◆ **WORK TO BE COMPLETED**
Give back the entire listing that follows, exactly.

◆ **INPUT FOR THIS TASK**
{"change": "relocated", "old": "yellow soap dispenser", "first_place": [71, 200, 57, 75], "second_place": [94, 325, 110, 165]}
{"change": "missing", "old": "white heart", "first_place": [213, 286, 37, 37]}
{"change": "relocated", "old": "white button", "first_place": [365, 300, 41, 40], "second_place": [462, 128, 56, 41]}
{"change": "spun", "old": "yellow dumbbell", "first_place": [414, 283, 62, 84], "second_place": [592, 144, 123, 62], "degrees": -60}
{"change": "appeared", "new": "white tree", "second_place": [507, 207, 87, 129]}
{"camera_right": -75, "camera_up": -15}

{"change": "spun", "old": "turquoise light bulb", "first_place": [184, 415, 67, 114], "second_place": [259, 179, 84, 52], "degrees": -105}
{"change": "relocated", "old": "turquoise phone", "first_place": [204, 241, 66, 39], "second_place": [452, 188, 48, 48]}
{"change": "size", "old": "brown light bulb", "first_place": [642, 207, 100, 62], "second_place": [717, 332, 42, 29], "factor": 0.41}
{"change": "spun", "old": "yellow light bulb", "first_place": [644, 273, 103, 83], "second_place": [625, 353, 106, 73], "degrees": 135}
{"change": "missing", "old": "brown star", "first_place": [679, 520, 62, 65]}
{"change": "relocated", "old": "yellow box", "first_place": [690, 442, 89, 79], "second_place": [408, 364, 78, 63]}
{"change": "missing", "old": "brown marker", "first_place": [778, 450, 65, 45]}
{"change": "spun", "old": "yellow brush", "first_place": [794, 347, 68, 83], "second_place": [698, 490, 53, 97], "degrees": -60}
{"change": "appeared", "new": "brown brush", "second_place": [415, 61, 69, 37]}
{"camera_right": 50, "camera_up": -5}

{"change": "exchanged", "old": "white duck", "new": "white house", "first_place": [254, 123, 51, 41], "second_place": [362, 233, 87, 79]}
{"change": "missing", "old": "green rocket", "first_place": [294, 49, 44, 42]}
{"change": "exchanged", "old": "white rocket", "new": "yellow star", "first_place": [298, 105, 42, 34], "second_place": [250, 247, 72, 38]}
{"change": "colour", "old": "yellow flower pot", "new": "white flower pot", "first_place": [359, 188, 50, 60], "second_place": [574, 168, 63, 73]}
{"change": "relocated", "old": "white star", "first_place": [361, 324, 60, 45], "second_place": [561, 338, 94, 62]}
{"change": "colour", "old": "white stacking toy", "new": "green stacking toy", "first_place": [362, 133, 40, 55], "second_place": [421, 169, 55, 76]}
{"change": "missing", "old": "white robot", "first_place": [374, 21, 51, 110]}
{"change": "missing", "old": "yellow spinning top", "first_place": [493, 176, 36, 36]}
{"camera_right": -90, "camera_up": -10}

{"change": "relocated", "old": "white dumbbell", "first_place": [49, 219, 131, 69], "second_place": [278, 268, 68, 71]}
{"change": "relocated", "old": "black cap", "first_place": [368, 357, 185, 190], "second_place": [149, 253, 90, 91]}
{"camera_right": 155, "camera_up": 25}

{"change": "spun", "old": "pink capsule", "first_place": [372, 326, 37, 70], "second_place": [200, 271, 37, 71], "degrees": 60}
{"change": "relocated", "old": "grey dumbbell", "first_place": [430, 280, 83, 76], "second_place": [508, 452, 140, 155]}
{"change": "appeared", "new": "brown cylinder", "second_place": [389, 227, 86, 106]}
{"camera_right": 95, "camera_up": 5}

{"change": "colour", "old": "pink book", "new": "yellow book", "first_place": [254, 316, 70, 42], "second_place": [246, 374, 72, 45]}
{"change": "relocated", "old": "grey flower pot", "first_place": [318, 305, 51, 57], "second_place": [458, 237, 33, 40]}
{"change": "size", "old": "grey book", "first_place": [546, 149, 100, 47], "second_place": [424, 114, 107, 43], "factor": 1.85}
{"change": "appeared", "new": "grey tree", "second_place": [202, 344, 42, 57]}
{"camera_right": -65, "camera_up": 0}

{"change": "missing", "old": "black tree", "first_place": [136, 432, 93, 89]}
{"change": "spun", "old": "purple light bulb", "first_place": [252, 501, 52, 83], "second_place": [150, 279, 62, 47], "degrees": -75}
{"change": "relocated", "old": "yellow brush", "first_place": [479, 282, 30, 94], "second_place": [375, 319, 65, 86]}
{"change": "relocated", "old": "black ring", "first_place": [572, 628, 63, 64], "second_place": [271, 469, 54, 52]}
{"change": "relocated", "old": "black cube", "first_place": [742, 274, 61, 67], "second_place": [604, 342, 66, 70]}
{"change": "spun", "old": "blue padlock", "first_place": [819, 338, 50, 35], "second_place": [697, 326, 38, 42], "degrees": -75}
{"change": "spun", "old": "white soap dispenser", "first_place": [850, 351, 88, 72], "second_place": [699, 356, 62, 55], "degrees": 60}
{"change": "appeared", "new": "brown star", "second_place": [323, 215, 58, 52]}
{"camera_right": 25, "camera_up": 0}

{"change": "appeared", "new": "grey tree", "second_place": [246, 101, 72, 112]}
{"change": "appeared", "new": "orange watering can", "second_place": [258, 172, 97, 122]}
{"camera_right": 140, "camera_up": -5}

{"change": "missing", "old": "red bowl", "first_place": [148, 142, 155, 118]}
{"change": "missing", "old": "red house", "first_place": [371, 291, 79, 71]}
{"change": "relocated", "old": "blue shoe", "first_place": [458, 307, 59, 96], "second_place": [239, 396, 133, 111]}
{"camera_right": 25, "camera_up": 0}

◆ **RESPONSE TO THE EXERCISE**
{"change": "relocated", "old": "yellow soap dispenser", "first_place": [71, 200, 57, 75], "second_place": [94, 325, 110, 165]}
{"change": "missing", "old": "white heart", "first_place": [213, 286, 37, 37]}
{"change": "relocated", "old": "white button", "first_place": [365, 300, 41, 40], "second_place": [462, 128, 56, 41]}
{"change": "spun", "old": "yellow dumbbell", "first_place": [414, 283, 62, 84], "second_place": [592, 144, 123, 62], "degrees": -60}
{"change": "appeared", "new": "white tree", "second_place": [507, 207, 87, 129]}
{"camera_right": -75, "camera_up": -15}

{"change": "spun", "old": "turquoise light bulb", "first_place": [184, 415, 67, 114], "second_place": [259, 179, 84, 52], "degrees": -105}
{"change": "relocated", "old": "turquoise phone", "first_place": [204, 241, 66, 39], "second_place": [452, 188, 48, 48]}
{"change": "size", "old": "brown light bulb", "first_place": [642, 207, 100, 62], "second_place": [717, 332, 42, 29], "factor": 0.41}
{"change": "spun", "old": "yellow light bulb", "first_place": [644, 273, 103, 83], "second_place": [625, 353, 106, 73], "degrees": 135}
{"change": "missing", "old": "brown star", "first_place": [679, 520, 62, 65]}
{"change": "relocated", "old": "yellow box", "first_place": [690, 442, 89, 79], "second_place": [408, 364, 78, 63]}
{"change": "missing", "old": "brown marker", "first_place": [778, 450, 65, 45]}
{"change": "spun", "old": "yellow brush", "first_place": [794, 347, 68, 83], "second_place": [698, 490, 53, 97], "degrees": -60}
{"change": "appeared", "new": "brown brush", "second_place": [415, 61, 69, 37]}
{"camera_right": 50, "camera_up": -5}

{"change": "exchanged", "old": "white duck", "new": "white house", "first_place": [254, 123, 51, 41], "second_place": [362, 233, 87, 79]}
{"change": "missing", "old": "green rocket", "first_place": [294, 49, 44, 42]}
{"change": "exchanged", "old": "white rocket", "new": "yellow star", "first_place": [298, 105, 42, 34], "second_place": [250, 247, 72, 38]}
{"change": "colour", "old": "yellow flower pot", "new": "white flower pot", "first_place": [359, 188, 50, 60], "second_place": [574, 168, 63, 73]}
{"change": "relocated", "old": "white star", "first_place": [361, 324, 60, 45], "second_place": [561, 338, 94, 62]}
{"change": "colour", "old": "white stacking toy", "new": "green stacking toy", "first_place": [362, 133, 40, 55], "second_place": [421, 169, 55, 76]}
{"change": "missing", "old": "white robot", "first_place": [374, 21, 51, 110]}
{"change": "missing", "old": "yellow spinning top", "first_place": [493, 176, 36, 36]}
{"camera_right": -90, "camera_up": -10}

{"change": "relocated", "old": "white dumbbell", "first_place": [49, 219, 131, 69], "second_place": [278, 268, 68, 71]}
{"change": "relocated", "old": "black cap", "first_place": [368, 357, 185, 190], "second_place": [149, 253, 90, 91]}
{"camera_right": 155, "camera_up": 25}

{"change": "spun", "old": "pink capsule", "first_place": [372, 326, 37, 70], "second_place": [200, 271, 37, 71], "degrees": 60}
{"change": "relocated", "old": "grey dumbbell", "first_place": [430, 280, 83, 76], "second_place": [508, 452, 140, 155]}
{"change": "appeared", "new": "brown cylinder", "second_place": [389, 227, 86, 106]}
{"camera_right": 95, "camera_up": 5}

{"change": "colour", "old": "pink book", "new": "yellow book", "first_place": [254, 316, 70, 42], "second_place": [246, 374, 72, 45]}
{"change": "relocated", "old": "grey flower pot", "first_place": [318, 305, 51, 57], "second_place": [458, 237, 33, 40]}
{"change": "size", "old": "grey book", "first_place": [546, 149, 100, 47], "second_place": [424, 114, 107, 43], "factor": 1.85}
{"change": "appeared", "new": "grey tree", "second_place": [202, 344, 42, 57]}
{"camera_right": -65, "camera_up": 0}

{"change": "missing", "old": "black tree", "first_place": [136, 432, 93, 89]}
{"change": "spun", "old": "purple light bulb", "first_place": [252, 501, 52, 83], "second_place": [150, 279, 62, 47], "degrees": -75}
{"change": "relocated", "old": "yellow brush", "first_place": [479, 282, 30, 94], "second_place": [375, 319, 65, 86]}
{"change": "relocated", "old": "black ring", "first_place": [572, 628, 63, 64], "second_place": [271, 469, 54, 52]}
{"change": "relocated", "old": "black cube", "first_place": [742, 274, 61, 67], "second_place": [604, 342, 66, 70]}
{"change": "spun", "old": "blue padlock", "first_place": [819, 338, 50, 35], "second_place": [697, 326, 38, 42], "degrees": -75}
{"change": "spun", "old": "white soap dispenser", "first_place": [850, 351, 88, 72], "second_place": [699, 356, 62, 55], "degrees": 60}
{"change": "appeared", "new": "brown star", "second_place": [323, 215, 58, 52]}
{"camera_right": 25, "camera_up": 0}

{"change": "appeared", "new": "grey tree", "second_place": [246, 101, 72, 112]}
{"change": "appeared", "new": "orange watering can", "second_place": [258, 172, 97, 122]}
{"camera_right": 140, "camera_up": -5}

{"change": "missing", "old": "red bowl", "first_place": [148, 142, 155, 118]}
{"change": "missing", "old": "red house", "first_place": [371, 291, 79, 71]}
{"change": "relocated", "old": "blue shoe", "first_place": [458, 307, 59, 96], "second_place": [239, 396, 133, 111]}
{"camera_right": 25, "camera_up": 0}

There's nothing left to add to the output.